Search the data for the string "brick", and report each line where it is found.

── DATA PROVIDED

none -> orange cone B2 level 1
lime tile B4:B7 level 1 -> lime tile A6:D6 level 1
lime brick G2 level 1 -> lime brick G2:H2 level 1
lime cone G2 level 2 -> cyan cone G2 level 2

────
── DATA PROVIDED

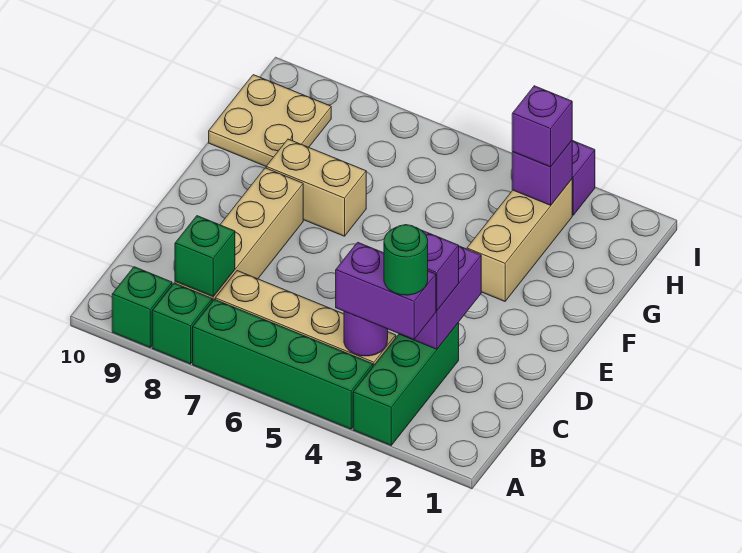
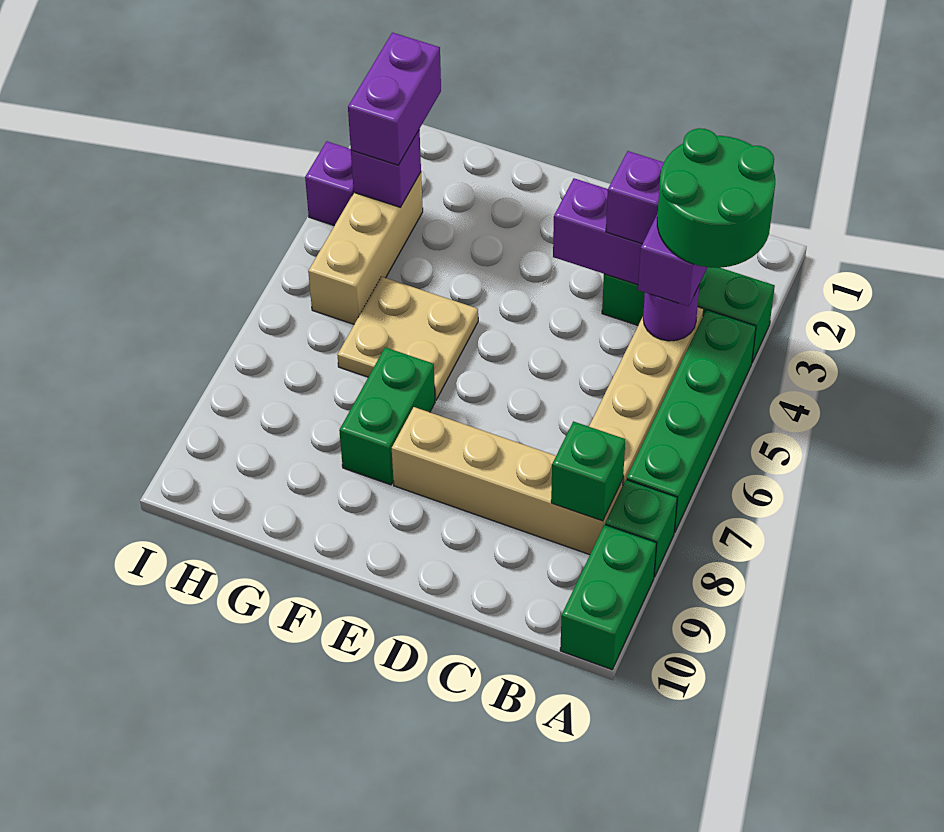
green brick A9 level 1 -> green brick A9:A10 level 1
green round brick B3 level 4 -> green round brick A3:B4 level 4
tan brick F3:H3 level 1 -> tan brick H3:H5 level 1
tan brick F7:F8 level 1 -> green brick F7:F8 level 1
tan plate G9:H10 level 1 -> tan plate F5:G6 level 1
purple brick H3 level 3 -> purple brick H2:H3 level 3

────
── DATA PROVIDED

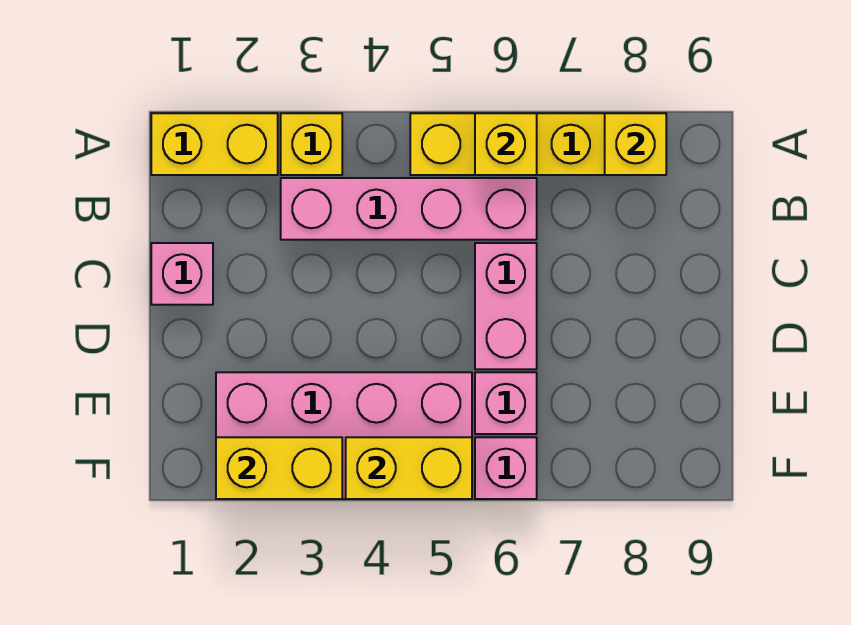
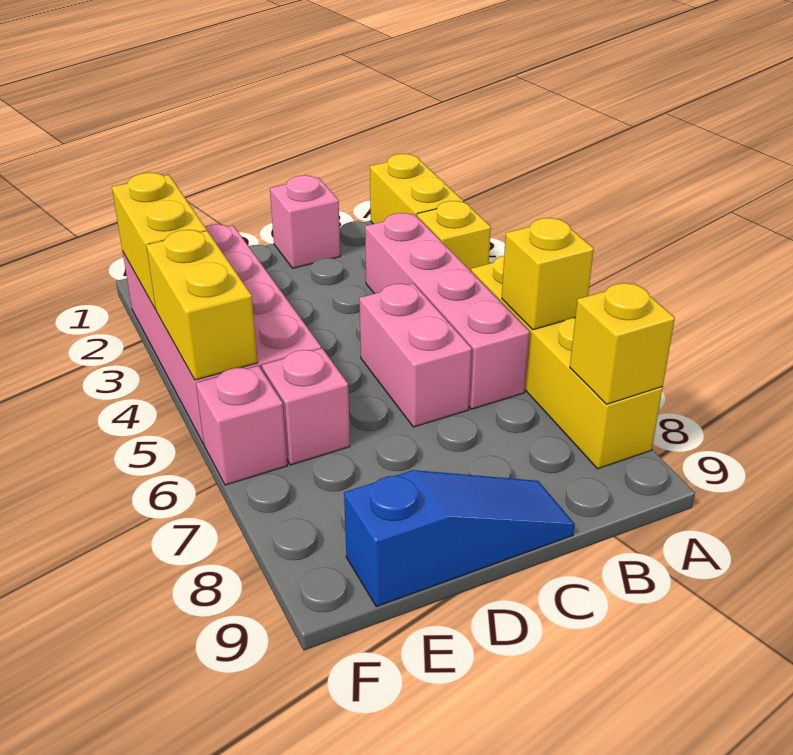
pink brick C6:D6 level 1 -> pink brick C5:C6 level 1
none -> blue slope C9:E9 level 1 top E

────

• [RESPONSE AREA]
lime brick G2 level 1 -> lime brick G2:H2 level 1
green brick A9 level 1 -> green brick A9:A10 level 1
green round brick B3 level 4 -> green round brick A3:B4 level 4
tan brick F3:H3 level 1 -> tan brick H3:H5 level 1
tan brick F7:F8 level 1 -> green brick F7:F8 level 1
purple brick H3 level 3 -> purple brick H2:H3 level 3
pink brick C6:D6 level 1 -> pink brick C5:C6 level 1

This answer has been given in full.